● WRITTEN TASK
When you reach the line containing "camera: 10 degrees left, 0 degrees up", begin reproducing the material exactly, stop after the line containing "none -> brown brush [294,446,463,514]", and leave out any pictures along the way.

● RECORDS TO USE
• • •
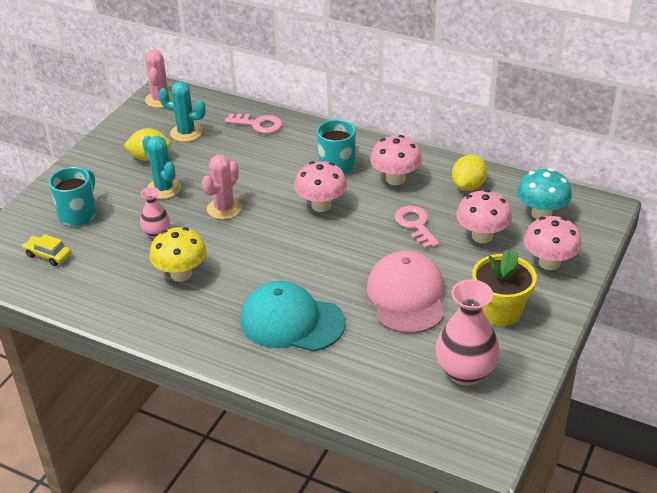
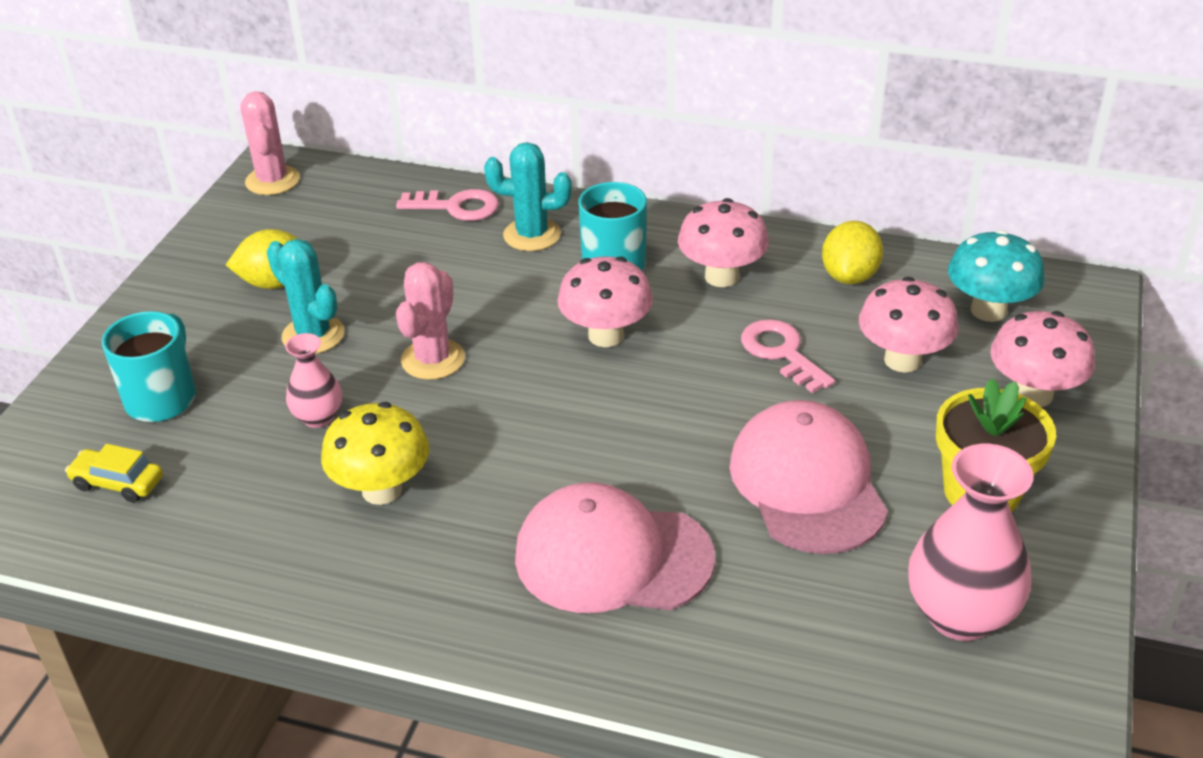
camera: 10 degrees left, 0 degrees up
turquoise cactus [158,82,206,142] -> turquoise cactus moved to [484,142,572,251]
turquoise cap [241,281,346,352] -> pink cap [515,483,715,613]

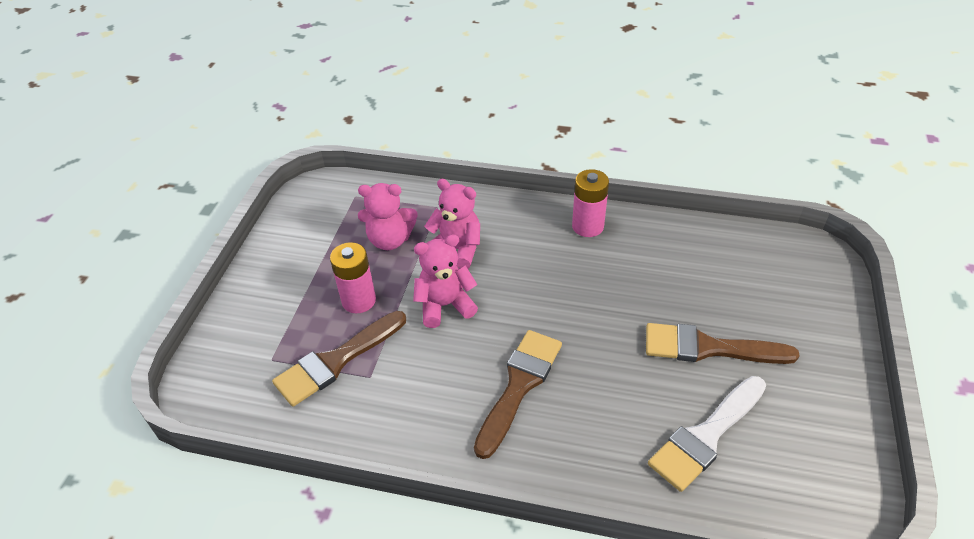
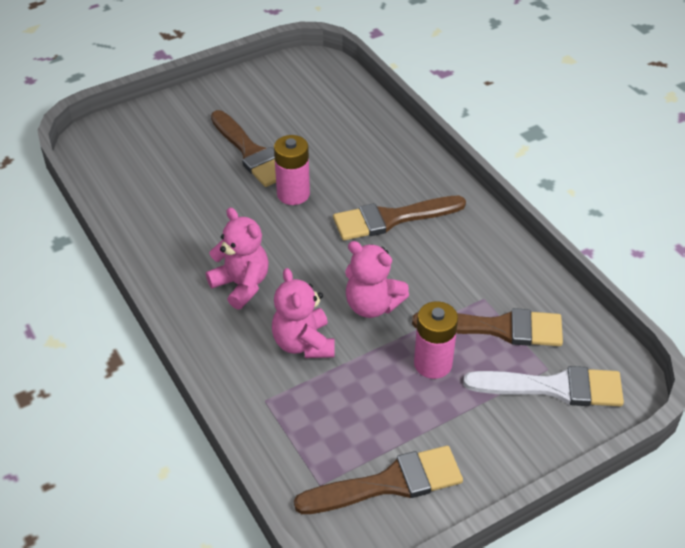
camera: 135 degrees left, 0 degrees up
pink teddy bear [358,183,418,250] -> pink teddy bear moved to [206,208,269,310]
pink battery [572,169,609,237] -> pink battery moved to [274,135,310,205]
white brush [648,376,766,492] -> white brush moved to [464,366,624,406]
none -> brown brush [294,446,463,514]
• • •
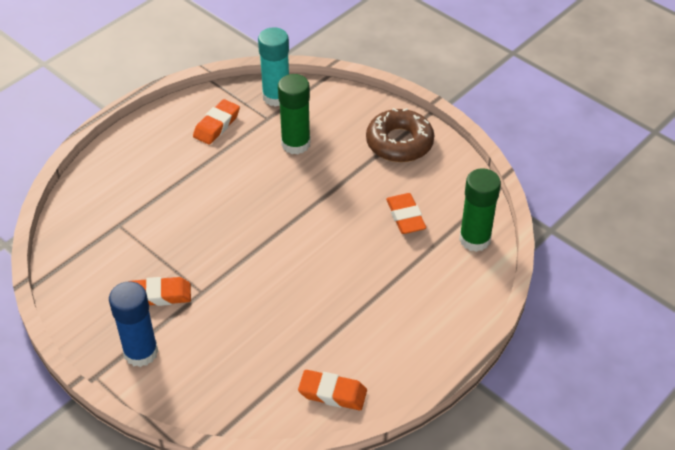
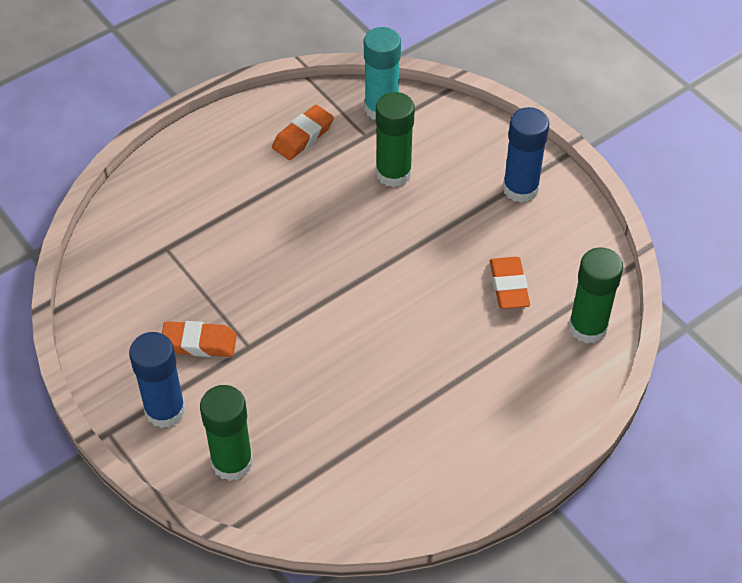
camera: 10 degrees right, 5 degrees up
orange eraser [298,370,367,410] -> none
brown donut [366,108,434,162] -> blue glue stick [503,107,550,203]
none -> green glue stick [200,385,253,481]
• • •
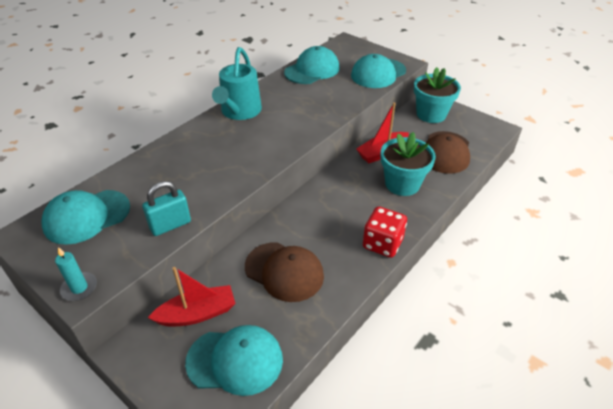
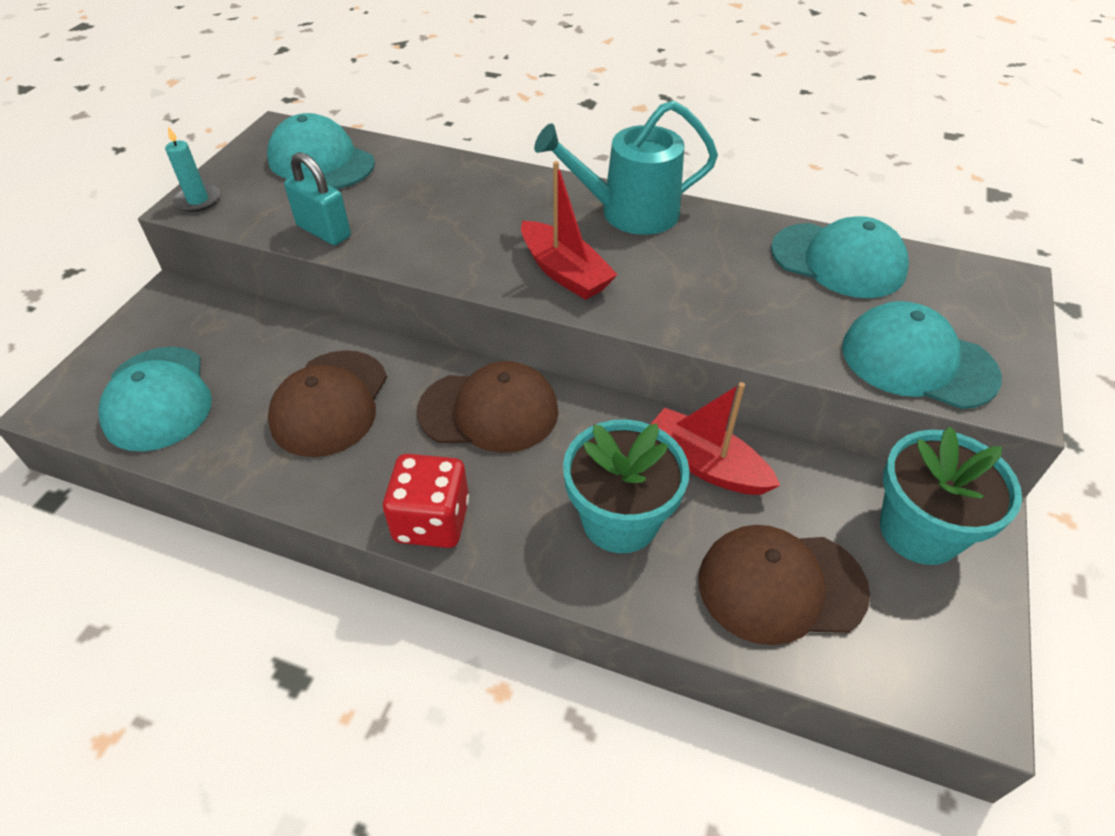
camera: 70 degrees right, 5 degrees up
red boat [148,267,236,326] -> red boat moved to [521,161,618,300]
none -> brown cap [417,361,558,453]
• • •
● ANSWER SECTION
camera: 10 degrees left, 0 degrees up
turquoise cactus [158,82,206,142] -> turquoise cactus moved to [484,142,572,251]
turquoise cap [241,281,346,352] -> pink cap [515,483,715,613]

camera: 135 degrees left, 0 degrees up
pink teddy bear [358,183,418,250] -> pink teddy bear moved to [206,208,269,310]
pink battery [572,169,609,237] -> pink battery moved to [274,135,310,205]
white brush [648,376,766,492] -> white brush moved to [464,366,624,406]
none -> brown brush [294,446,463,514]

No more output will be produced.